• [Task requirements] Collect every line in the records below that contains the string "with". Case matters, so uppercase and lowercase letters don't count as the same.

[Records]
================

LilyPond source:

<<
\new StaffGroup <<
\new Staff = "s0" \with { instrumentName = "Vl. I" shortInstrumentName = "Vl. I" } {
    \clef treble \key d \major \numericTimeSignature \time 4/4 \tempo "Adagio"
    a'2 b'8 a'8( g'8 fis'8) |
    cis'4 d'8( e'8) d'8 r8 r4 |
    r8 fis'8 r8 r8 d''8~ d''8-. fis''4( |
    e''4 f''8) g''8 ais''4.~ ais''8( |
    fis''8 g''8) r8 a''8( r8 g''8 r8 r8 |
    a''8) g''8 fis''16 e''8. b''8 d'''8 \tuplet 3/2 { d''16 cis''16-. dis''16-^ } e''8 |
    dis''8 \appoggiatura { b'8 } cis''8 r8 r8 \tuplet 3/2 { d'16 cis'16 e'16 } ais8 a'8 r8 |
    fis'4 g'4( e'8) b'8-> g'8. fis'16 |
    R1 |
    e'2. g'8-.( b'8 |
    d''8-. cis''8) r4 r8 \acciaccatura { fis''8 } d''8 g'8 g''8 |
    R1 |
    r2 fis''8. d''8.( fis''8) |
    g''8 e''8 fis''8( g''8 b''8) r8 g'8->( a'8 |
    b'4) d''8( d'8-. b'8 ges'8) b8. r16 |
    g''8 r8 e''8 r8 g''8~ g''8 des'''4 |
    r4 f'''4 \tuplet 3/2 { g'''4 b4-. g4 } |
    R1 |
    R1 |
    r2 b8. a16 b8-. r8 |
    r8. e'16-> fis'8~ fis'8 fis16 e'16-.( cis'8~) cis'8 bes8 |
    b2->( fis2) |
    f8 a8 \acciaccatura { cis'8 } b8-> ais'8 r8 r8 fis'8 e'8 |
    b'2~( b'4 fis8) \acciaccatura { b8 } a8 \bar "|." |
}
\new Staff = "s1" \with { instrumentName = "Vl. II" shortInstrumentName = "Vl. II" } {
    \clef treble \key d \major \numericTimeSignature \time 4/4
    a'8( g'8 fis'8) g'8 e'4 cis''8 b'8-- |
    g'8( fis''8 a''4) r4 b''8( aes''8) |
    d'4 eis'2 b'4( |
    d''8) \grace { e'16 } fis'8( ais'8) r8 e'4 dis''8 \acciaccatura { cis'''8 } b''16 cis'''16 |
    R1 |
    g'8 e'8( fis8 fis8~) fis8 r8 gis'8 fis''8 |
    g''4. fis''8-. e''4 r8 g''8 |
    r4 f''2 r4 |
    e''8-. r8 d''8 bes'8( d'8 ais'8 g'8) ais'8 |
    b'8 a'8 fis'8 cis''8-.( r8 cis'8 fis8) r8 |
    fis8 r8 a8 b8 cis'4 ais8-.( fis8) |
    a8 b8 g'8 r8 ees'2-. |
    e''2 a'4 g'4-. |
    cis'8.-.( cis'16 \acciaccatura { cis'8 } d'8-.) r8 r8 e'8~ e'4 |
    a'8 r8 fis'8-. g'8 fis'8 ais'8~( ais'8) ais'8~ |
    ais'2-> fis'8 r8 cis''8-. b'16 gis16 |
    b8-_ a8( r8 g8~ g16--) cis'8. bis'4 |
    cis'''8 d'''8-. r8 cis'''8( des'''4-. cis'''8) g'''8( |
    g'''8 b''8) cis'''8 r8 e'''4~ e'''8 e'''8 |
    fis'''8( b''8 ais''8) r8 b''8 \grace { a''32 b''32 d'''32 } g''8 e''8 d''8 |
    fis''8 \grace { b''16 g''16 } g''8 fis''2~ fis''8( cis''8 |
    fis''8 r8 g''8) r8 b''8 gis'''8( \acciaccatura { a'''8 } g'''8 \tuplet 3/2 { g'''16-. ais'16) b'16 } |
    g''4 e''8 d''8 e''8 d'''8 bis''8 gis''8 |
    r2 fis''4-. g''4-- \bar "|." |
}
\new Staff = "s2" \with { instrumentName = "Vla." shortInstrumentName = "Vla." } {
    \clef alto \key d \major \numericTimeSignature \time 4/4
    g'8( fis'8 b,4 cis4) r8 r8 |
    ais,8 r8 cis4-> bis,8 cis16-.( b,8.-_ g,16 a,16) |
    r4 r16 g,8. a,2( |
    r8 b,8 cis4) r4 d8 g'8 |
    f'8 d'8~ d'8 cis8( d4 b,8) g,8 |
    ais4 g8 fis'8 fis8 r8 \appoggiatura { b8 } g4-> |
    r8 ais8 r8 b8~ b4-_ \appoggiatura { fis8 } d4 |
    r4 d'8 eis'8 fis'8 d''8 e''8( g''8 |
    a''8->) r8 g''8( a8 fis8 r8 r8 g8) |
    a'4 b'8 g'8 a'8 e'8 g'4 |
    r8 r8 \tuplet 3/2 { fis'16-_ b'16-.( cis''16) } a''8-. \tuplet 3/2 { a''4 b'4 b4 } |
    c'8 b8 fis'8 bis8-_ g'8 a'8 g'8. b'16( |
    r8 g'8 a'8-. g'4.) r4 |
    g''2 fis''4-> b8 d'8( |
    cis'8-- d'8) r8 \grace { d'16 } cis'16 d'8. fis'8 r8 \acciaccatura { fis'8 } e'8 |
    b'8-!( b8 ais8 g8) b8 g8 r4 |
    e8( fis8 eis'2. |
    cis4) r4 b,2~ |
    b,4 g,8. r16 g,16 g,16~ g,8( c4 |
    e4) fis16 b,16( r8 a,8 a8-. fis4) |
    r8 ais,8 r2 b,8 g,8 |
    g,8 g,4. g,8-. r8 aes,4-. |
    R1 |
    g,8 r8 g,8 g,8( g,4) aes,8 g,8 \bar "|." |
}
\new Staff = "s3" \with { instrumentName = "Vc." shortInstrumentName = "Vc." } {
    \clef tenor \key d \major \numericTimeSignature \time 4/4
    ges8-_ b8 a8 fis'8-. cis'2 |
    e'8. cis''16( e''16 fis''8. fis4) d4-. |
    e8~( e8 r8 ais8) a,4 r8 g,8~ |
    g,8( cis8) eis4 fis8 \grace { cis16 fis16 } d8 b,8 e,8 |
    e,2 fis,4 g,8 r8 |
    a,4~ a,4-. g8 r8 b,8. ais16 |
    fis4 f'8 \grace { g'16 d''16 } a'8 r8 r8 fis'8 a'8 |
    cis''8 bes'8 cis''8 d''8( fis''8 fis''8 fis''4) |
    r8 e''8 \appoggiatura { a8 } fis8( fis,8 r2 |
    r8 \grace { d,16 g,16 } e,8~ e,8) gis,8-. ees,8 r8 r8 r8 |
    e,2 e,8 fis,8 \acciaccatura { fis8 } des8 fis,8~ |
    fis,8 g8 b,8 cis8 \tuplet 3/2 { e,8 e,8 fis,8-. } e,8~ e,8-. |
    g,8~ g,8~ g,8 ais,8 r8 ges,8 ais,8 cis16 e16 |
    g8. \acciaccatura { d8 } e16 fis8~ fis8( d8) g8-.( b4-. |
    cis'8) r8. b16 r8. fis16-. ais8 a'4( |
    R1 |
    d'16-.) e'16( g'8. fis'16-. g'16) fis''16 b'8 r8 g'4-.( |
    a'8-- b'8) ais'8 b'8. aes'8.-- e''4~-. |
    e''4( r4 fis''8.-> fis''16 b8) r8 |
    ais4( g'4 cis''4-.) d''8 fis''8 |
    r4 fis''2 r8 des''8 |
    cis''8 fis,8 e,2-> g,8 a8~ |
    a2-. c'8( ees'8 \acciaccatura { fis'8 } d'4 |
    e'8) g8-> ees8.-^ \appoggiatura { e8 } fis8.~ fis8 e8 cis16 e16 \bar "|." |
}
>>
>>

================

• [Reply]
\new Staff = "s0" \with { instrumentName = "Vl. I" shortInstrumentName = "Vl. I" } {
\new Staff = "s1" \with { instrumentName = "Vl. II" shortInstrumentName = "Vl. II" } {
\new Staff = "s2" \with { instrumentName = "Vla." shortInstrumentName = "Vla." } {
\new Staff = "s3" \with { instrumentName = "Vc." shortInstrumentName = "Vc." } {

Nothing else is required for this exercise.